▸ **Task item**
Reproduce word for word every line of the entries below, from the line containing "old: quille [blanc]" through the final line, and nothing else.

Scene difference descriptions:
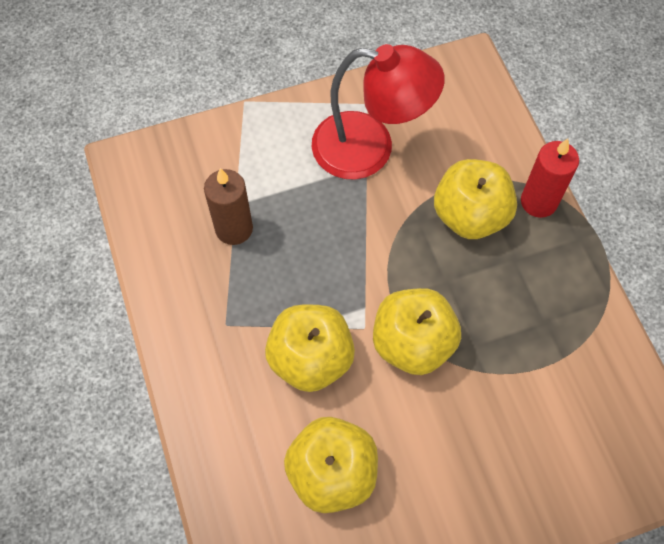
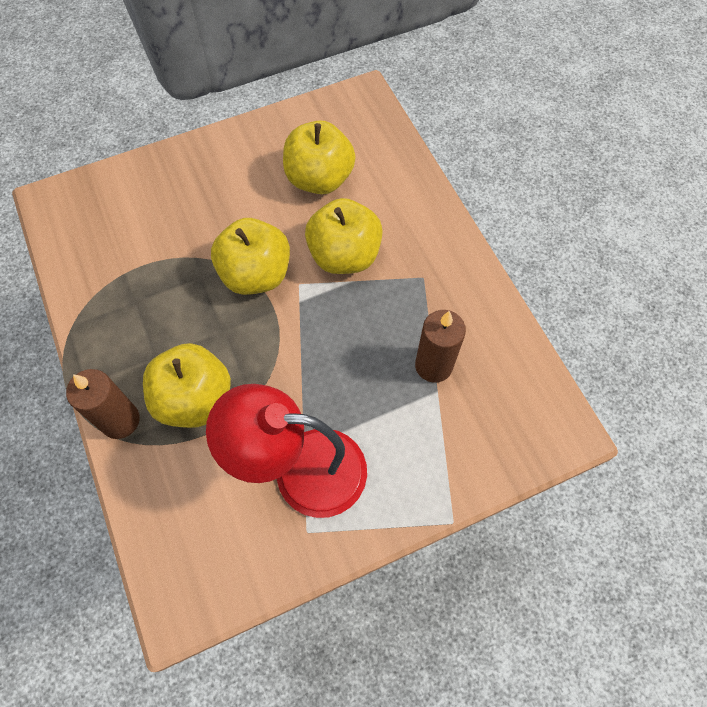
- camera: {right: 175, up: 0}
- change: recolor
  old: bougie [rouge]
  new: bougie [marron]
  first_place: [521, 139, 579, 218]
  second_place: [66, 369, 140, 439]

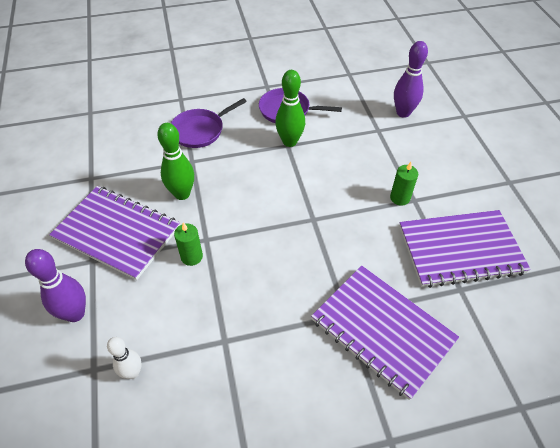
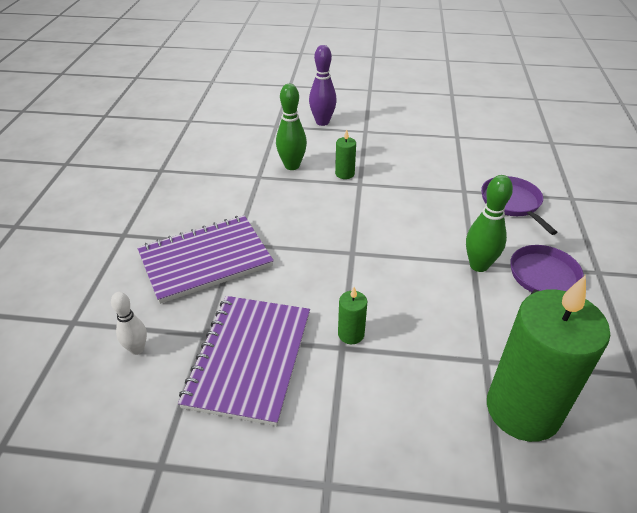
- camera: {right: 110, up: -10}
- change: move
  old: quille [blanc]
  first_place: [107, 337, 142, 379]
  second_place: [111, 292, 147, 355]
- change: move
  old: quille [vert]
  first_place: [157, 123, 194, 200]
  second_place: [276, 84, 307, 170]
- change: replace
  old: quille [violet]
  new: bougie [vert]
  first_place: [394, 41, 428, 118]
  second_place: [487, 275, 610, 442]
- change: delete
  old: carnet [violet]
  first_place: [49, 186, 180, 280]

▸ **Solution for this exercise**
  old: quille [blanc]
  first_place: [107, 337, 142, 379]
  second_place: [111, 292, 147, 355]
- change: move
  old: quille [vert]
  first_place: [157, 123, 194, 200]
  second_place: [276, 84, 307, 170]
- change: replace
  old: quille [violet]
  new: bougie [vert]
  first_place: [394, 41, 428, 118]
  second_place: [487, 275, 610, 442]
- change: delete
  old: carnet [violet]
  first_place: [49, 186, 180, 280]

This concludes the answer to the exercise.